TASK BRIEF:
You are asked to copy the entire listing exactly, apart from its pictures.

○ ○ ○ ○ ○

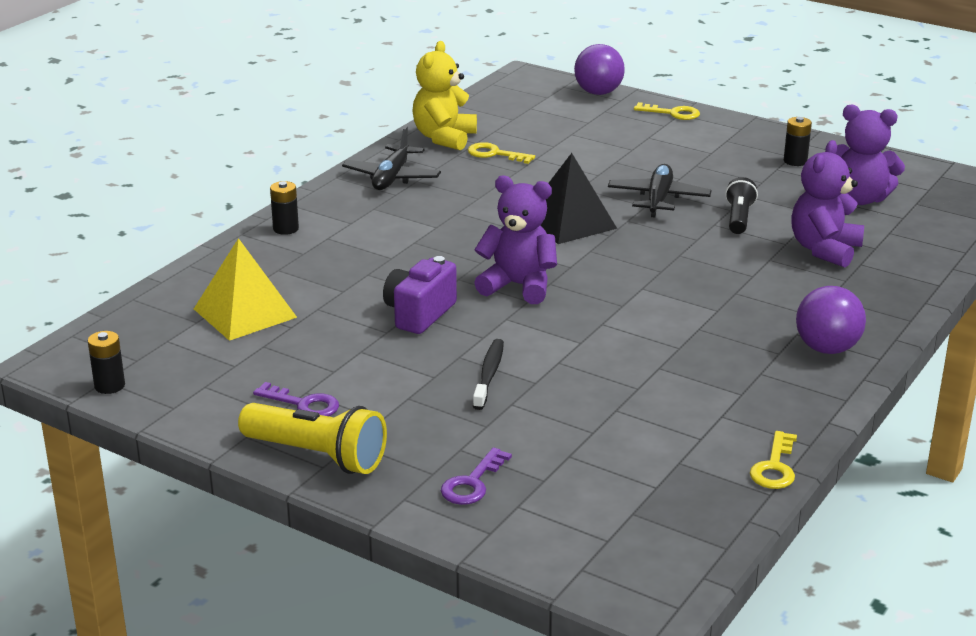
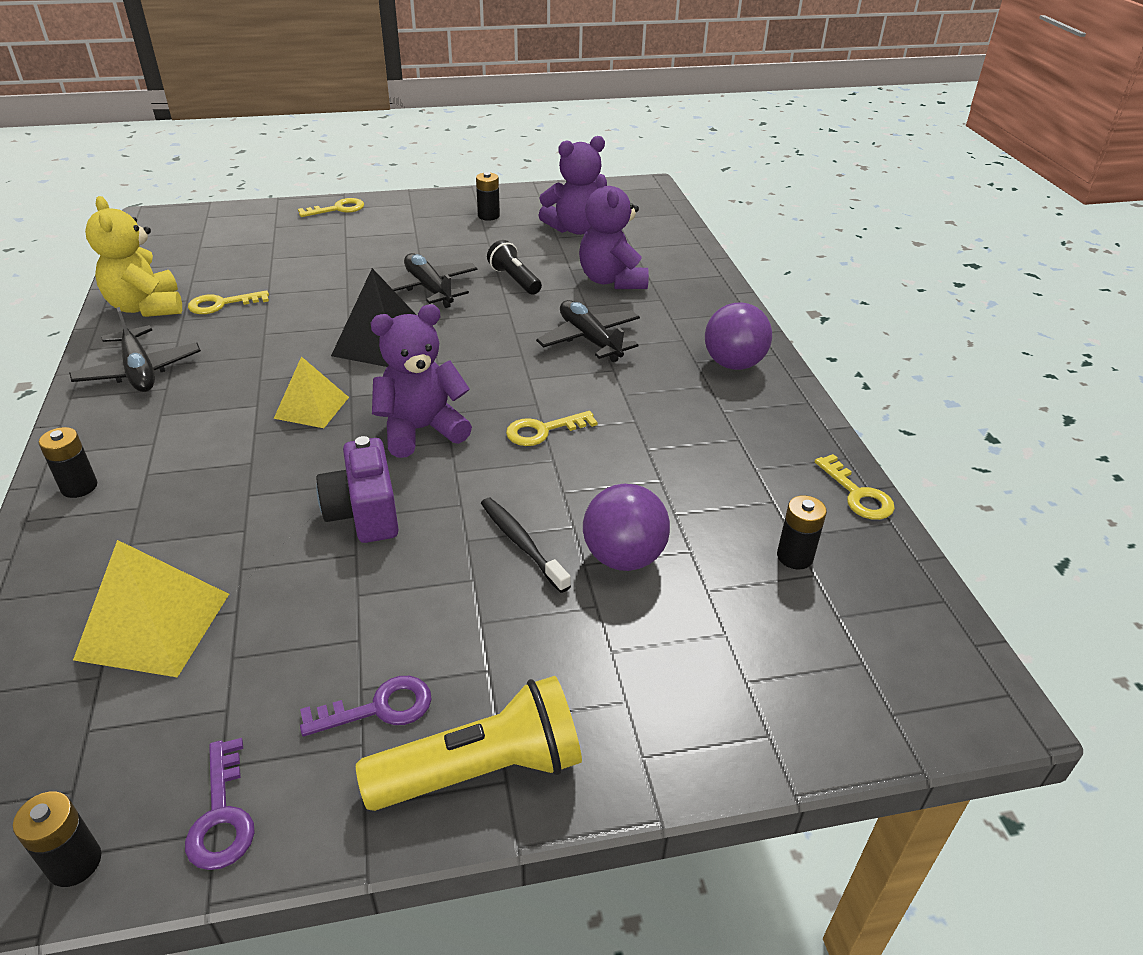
camera: 45 degrees left, 10 degrees up
purple key [441,447,512,505] -> purple key moved to [185,738,255,870]
purple ball [574,44,625,95] -> purple ball moved to [583,484,670,571]
none -> yellow pyramid [274,356,349,428]
none -> yellow key [506,411,598,446]
none -> black plane [536,300,640,362]
none -> black battery [777,495,827,569]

○ ○ ○ ○ ○

RESPONSE AREA:
camera: 45 degrees left, 10 degrees up
purple key [441,447,512,505] -> purple key moved to [185,738,255,870]
purple ball [574,44,625,95] -> purple ball moved to [583,484,670,571]
none -> yellow pyramid [274,356,349,428]
none -> yellow key [506,411,598,446]
none -> black plane [536,300,640,362]
none -> black battery [777,495,827,569]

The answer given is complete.